* Task to complete *
Your response should contain every line from the data below that holds the string "plate".

* Records for the exercise *
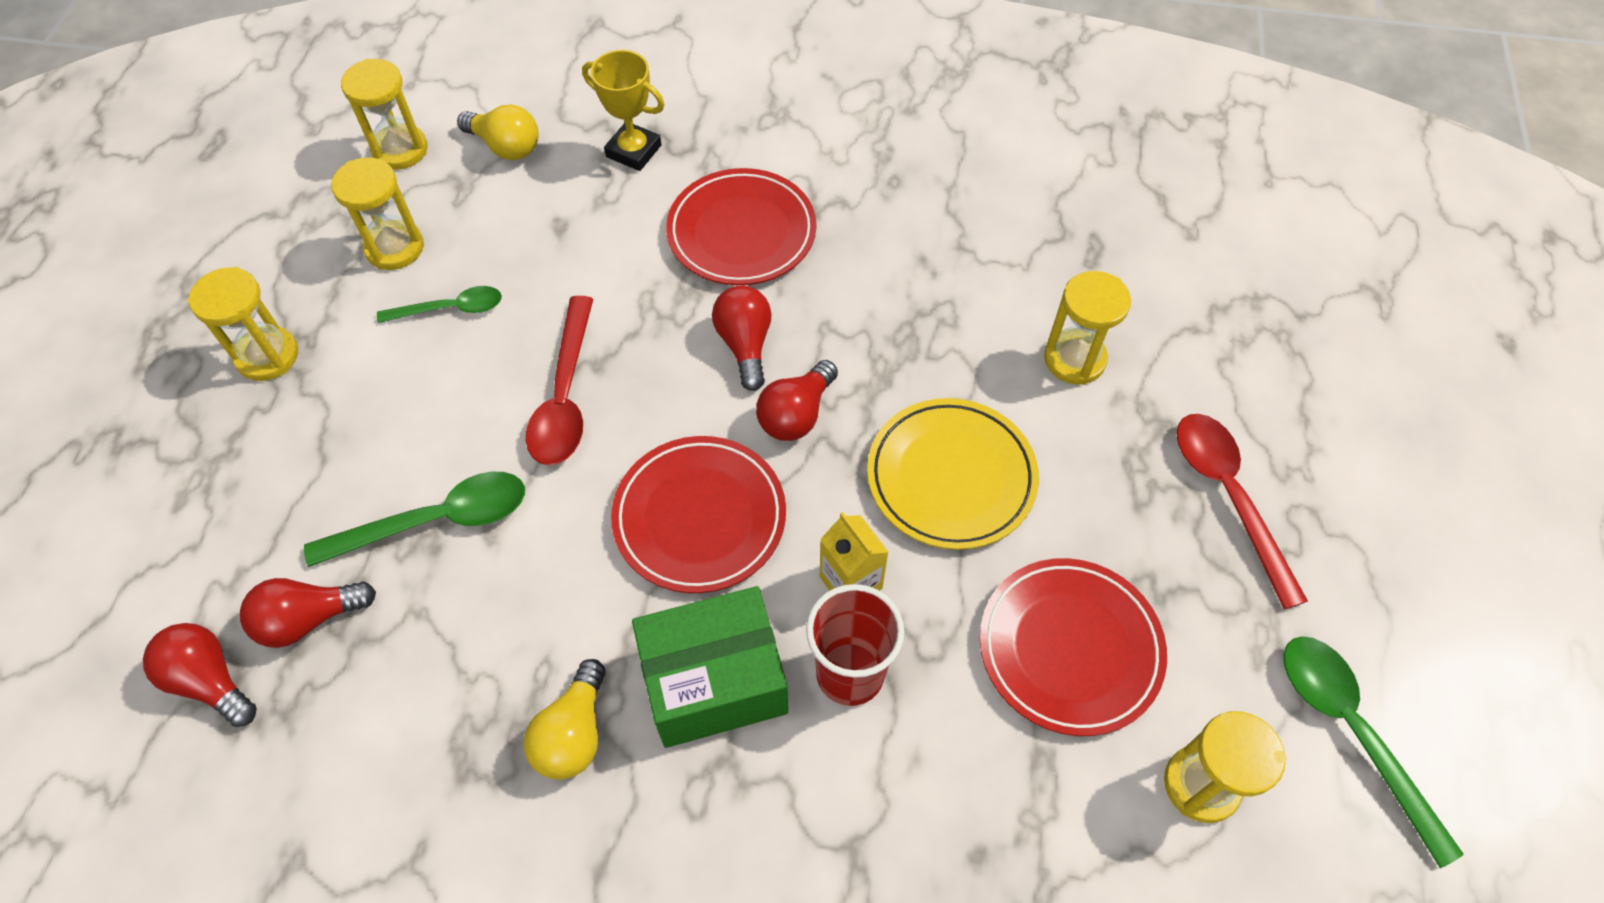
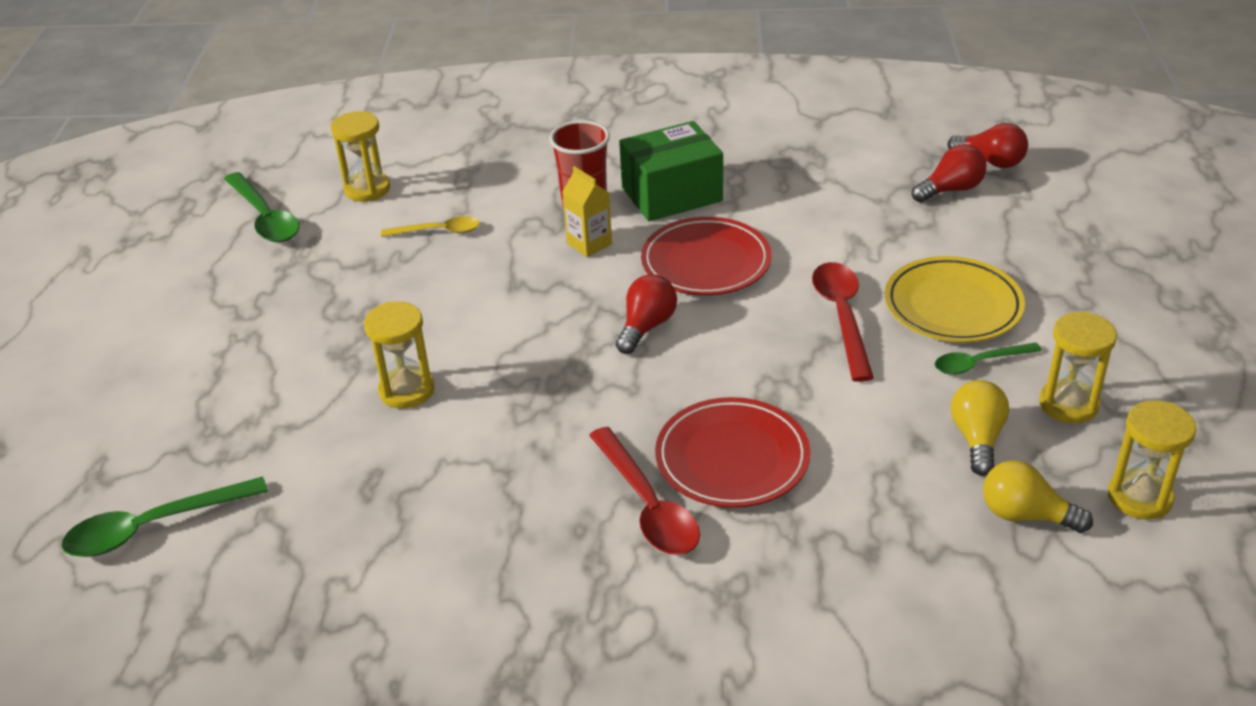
camera: 175 degrees right, 20 degrees down
(267, 356) = (1110, 314): yellow hourglass -> none
(436, 521) = (898, 240): green spoon -> green spoon (153, 527)
(573, 733) = (752, 167): yellow light bulb -> yellow light bulb (977, 439)
(634, 151) = (879, 528): yellow trophy -> none
(745, 344) = (702, 368): red light bulb -> none
(951, 477) = (518, 304): yellow plate -> yellow plate (953, 305)
(1070, 648) = (438, 231): red plate -> yellow spoon
(1228, 497) = (302, 316): red spoon -> red spoon (647, 505)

* Output *
(951, 477) = (518, 304): yellow plate -> yellow plate (953, 305)
(1070, 648) = (438, 231): red plate -> yellow spoon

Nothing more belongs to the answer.